* [EXERCISE REQUIREMENTS]:
After locating the line containing "R201: 1.1k (GND, n7) -> 1.1k (n3, n7)" in the entries below, please write out that line and the rest through the end exactly. Omit pictures.

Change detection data
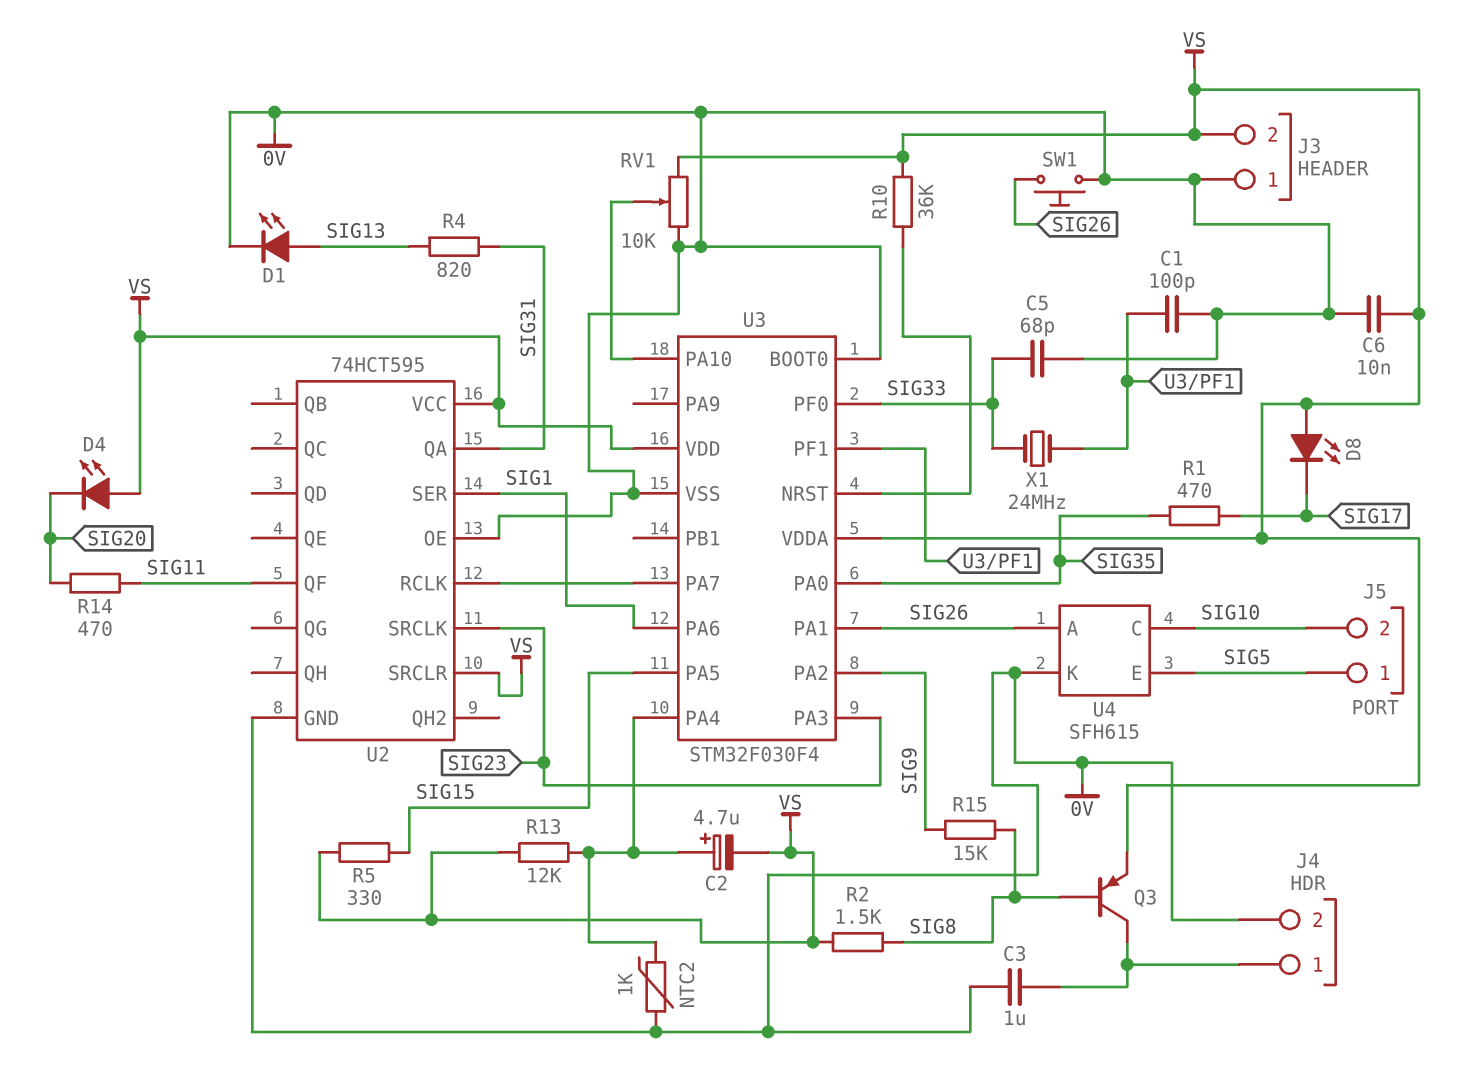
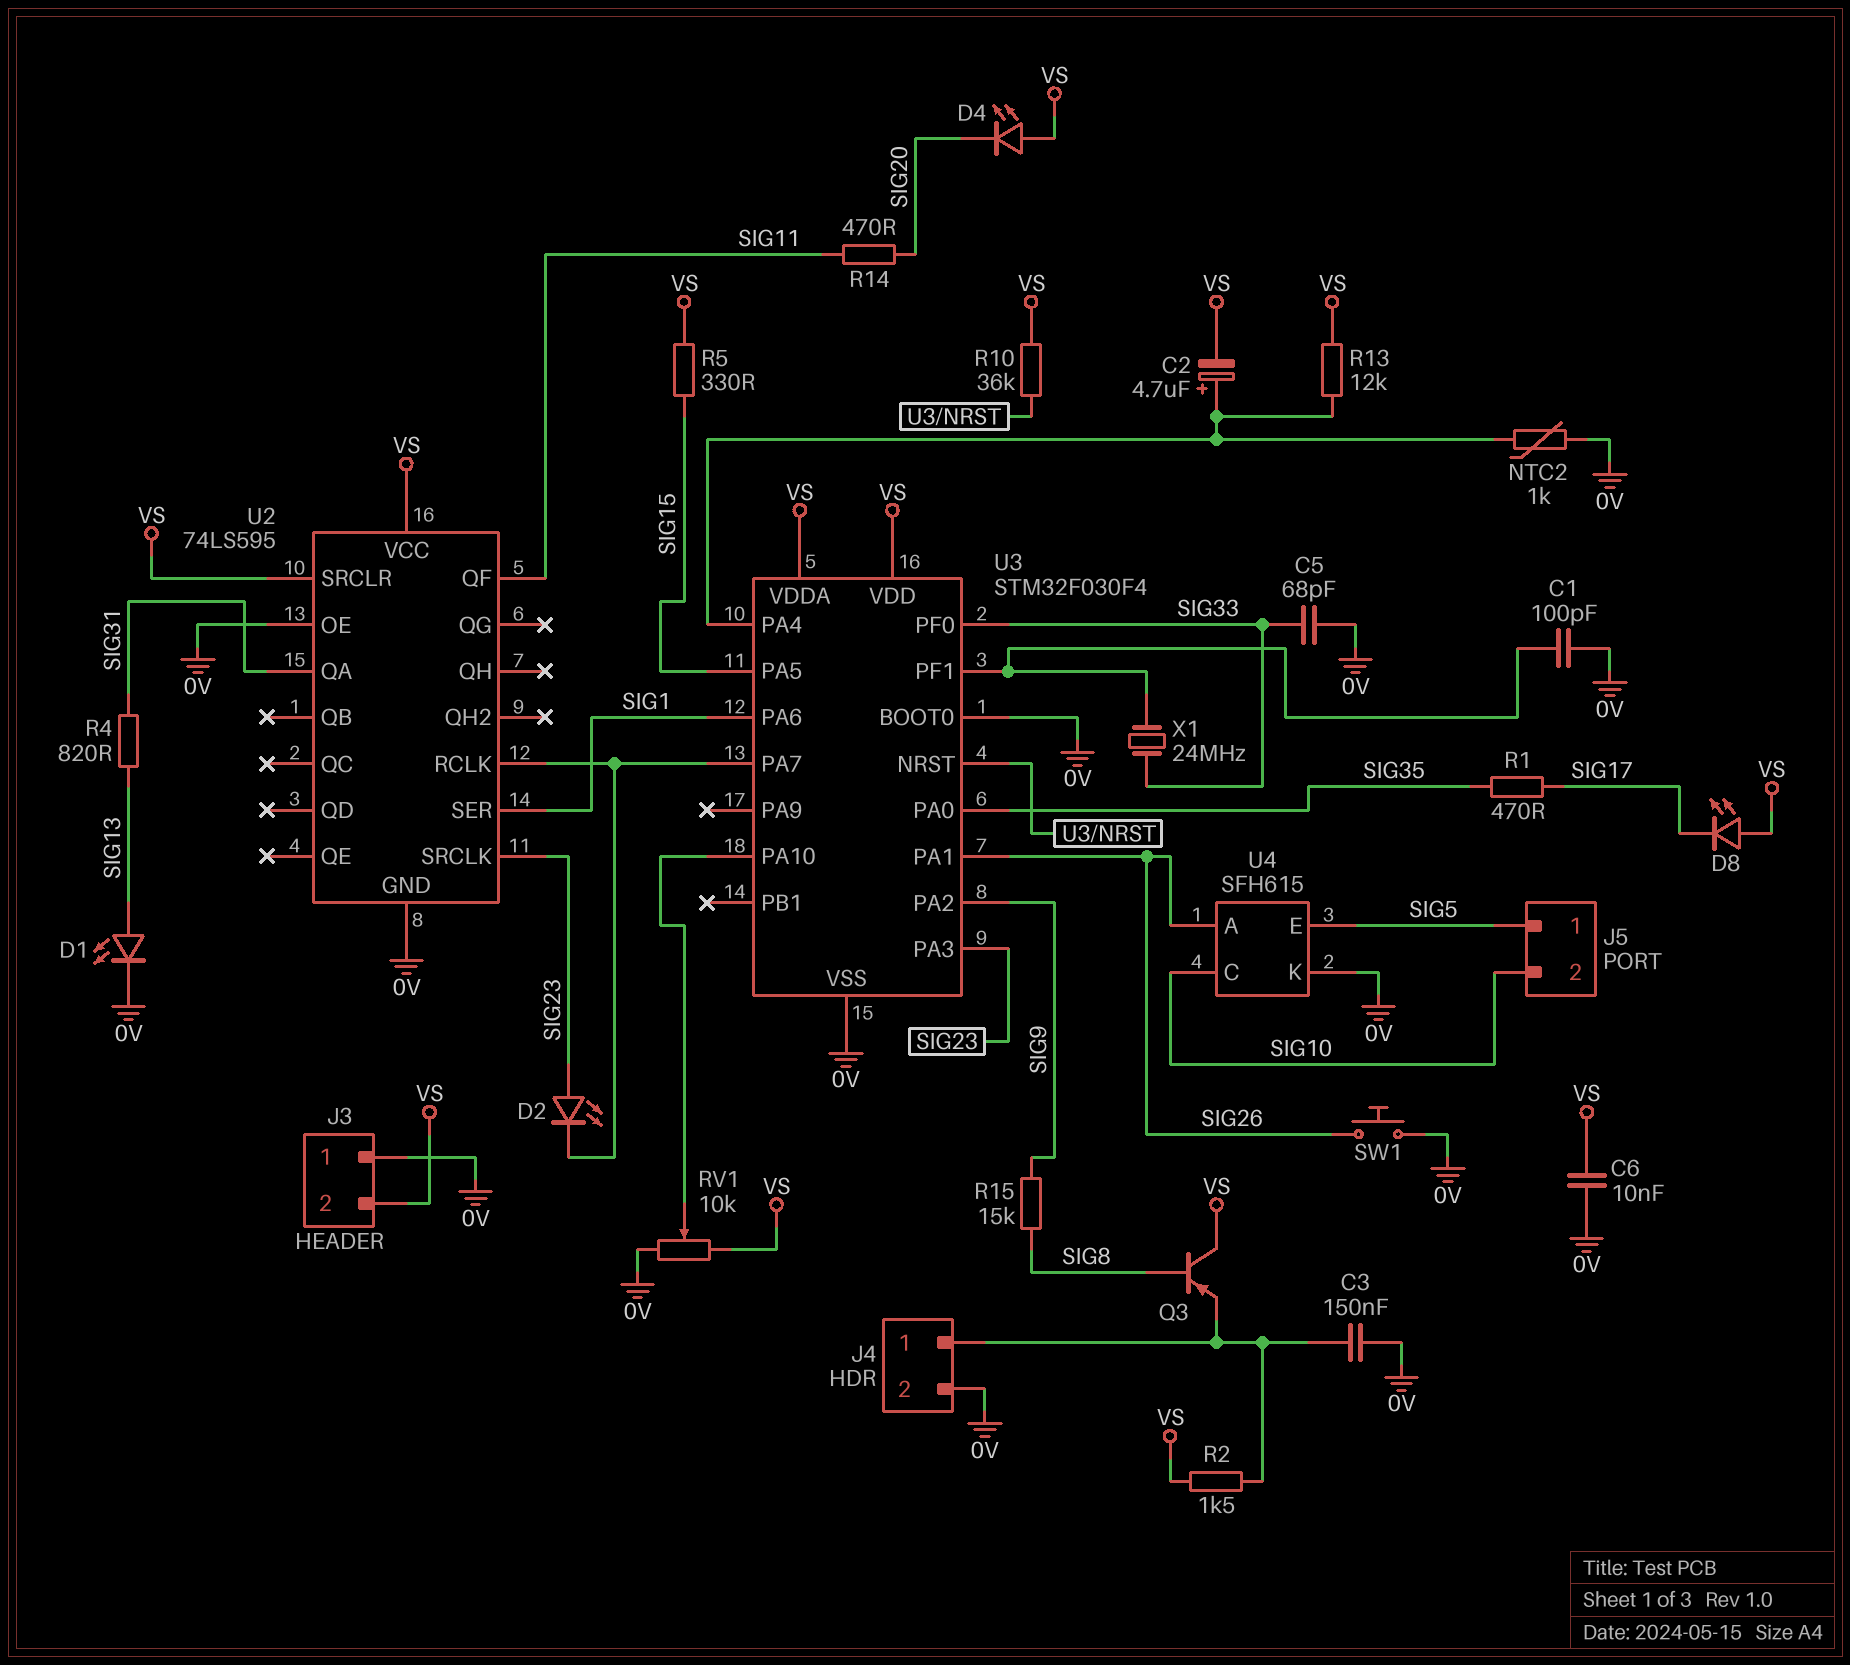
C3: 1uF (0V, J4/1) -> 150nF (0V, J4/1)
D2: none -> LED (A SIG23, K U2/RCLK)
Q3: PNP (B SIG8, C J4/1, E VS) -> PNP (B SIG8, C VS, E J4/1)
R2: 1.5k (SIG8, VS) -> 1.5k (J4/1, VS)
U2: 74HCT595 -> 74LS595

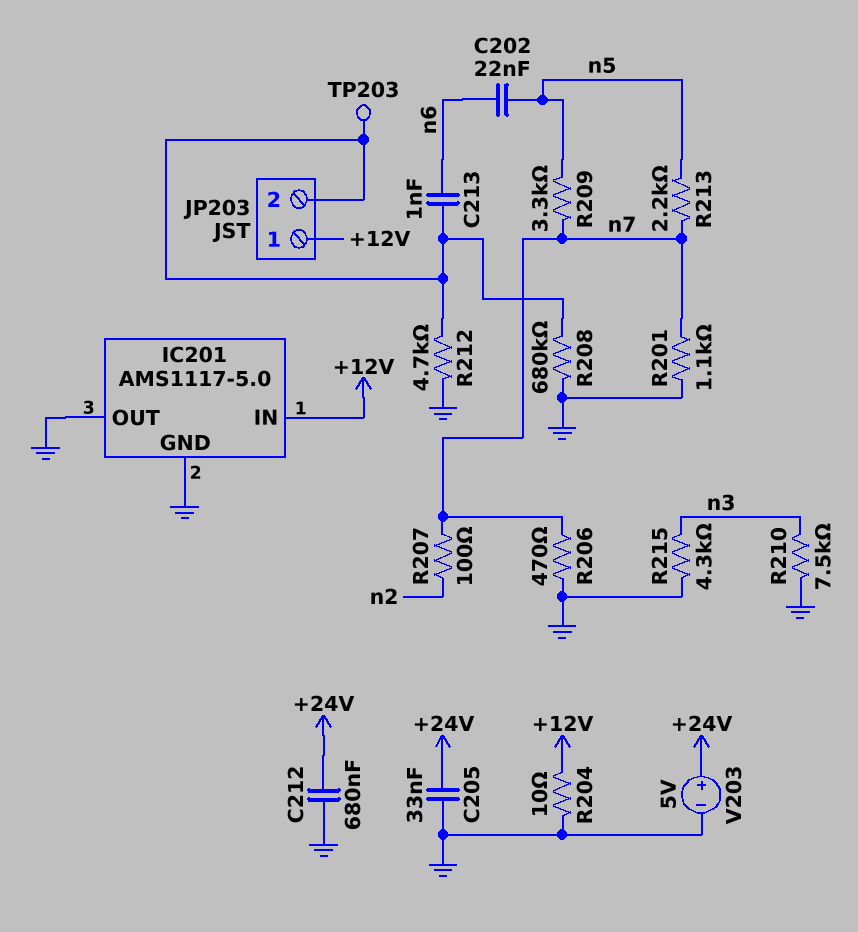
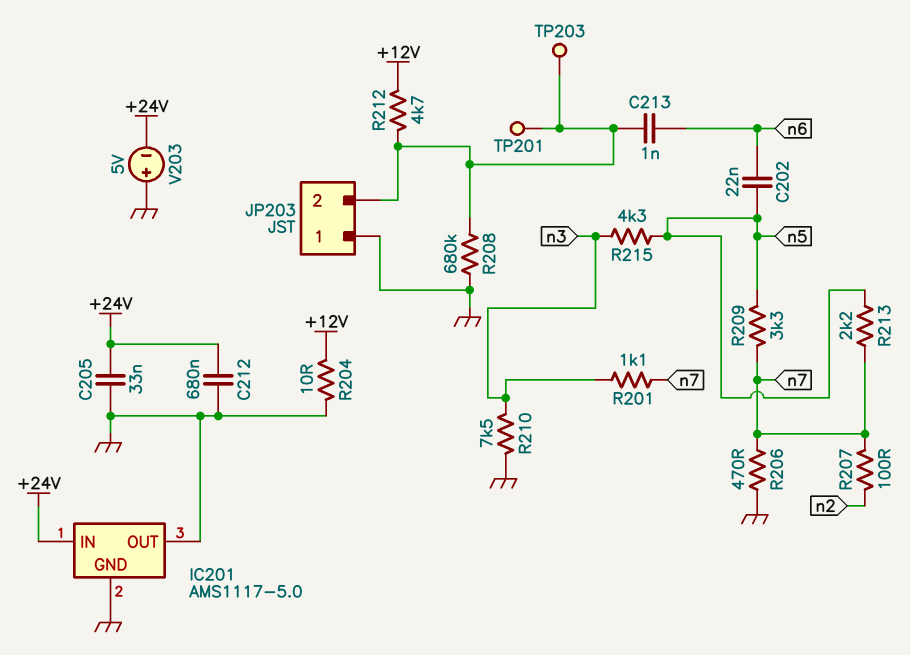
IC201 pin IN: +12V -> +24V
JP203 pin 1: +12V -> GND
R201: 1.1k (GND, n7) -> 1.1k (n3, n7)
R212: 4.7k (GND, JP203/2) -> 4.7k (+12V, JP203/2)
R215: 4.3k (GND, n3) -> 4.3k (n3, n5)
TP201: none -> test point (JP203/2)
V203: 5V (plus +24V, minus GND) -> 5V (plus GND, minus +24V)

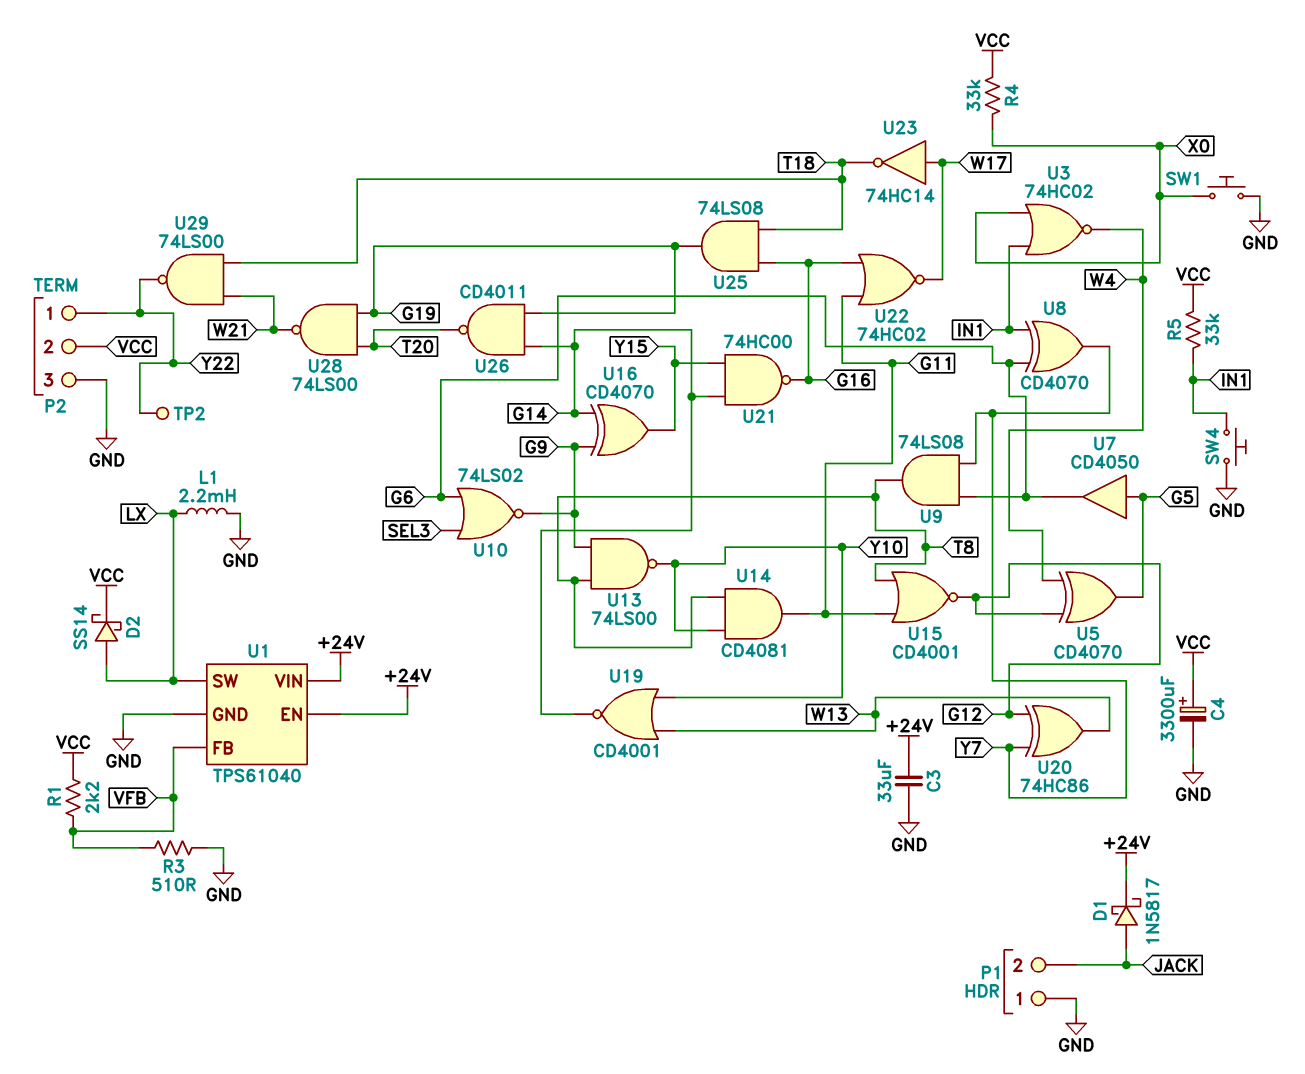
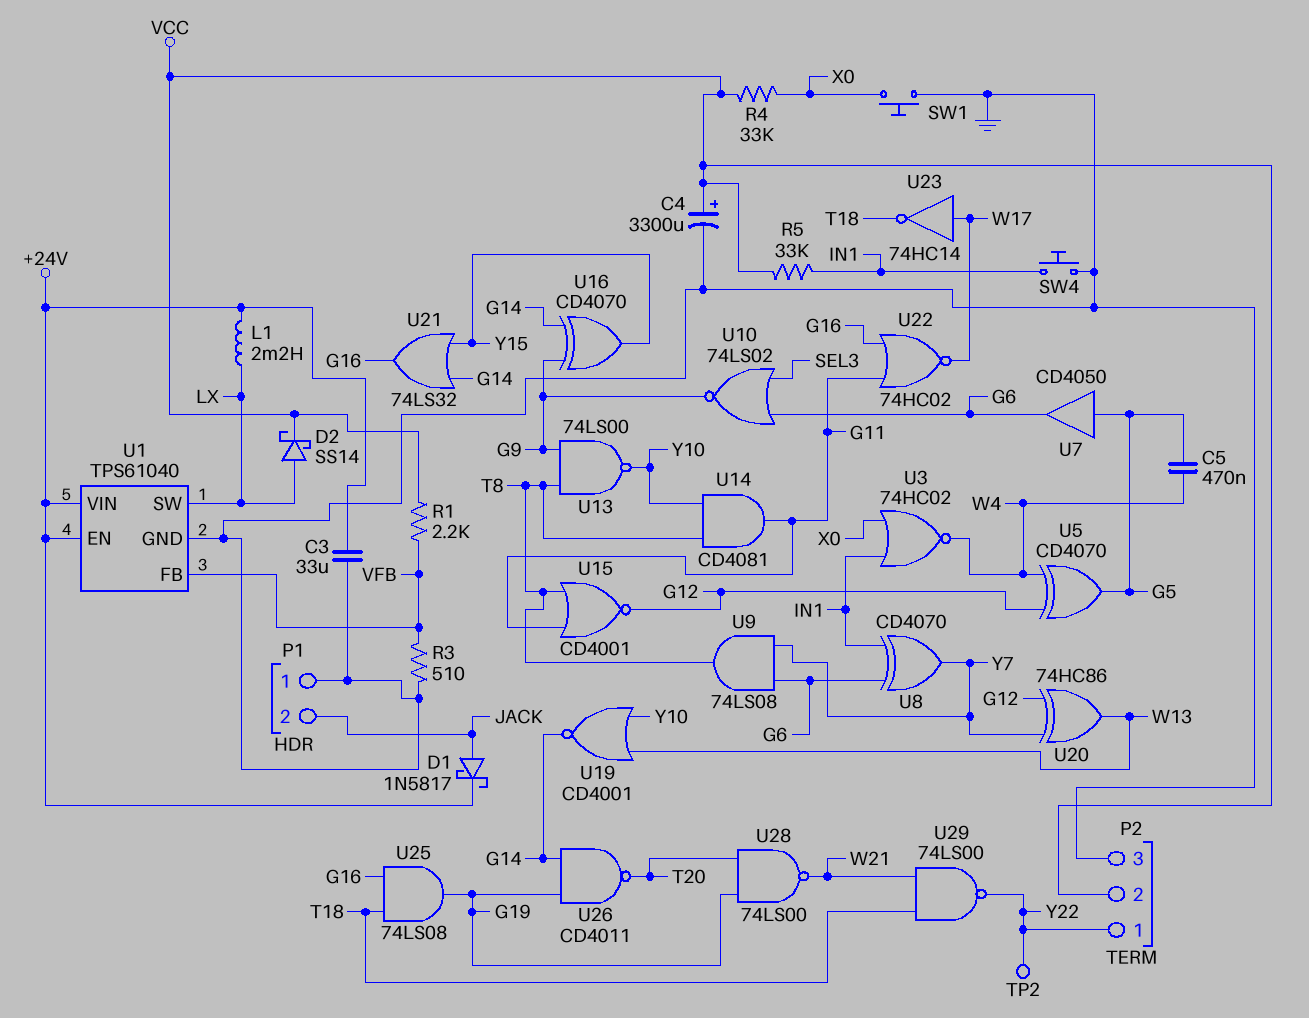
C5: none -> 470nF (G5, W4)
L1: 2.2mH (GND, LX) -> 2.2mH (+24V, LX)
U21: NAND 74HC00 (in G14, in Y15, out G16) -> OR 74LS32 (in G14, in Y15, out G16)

* [ANSWER BELOW]:
R201: 1.1k (GND, n7) -> 1.1k (n3, n7)
R212: 4.7k (GND, JP203/2) -> 4.7k (+12V, JP203/2)
R215: 4.3k (GND, n3) -> 4.3k (n3, n5)
TP201: none -> test point (JP203/2)
V203: 5V (plus +24V, minus GND) -> 5V (plus GND, minus +24V)

C5: none -> 470nF (G5, W4)
L1: 2.2mH (GND, LX) -> 2.2mH (+24V, LX)
U21: NAND 74HC00 (in G14, in Y15, out G16) -> OR 74LS32 (in G14, in Y15, out G16)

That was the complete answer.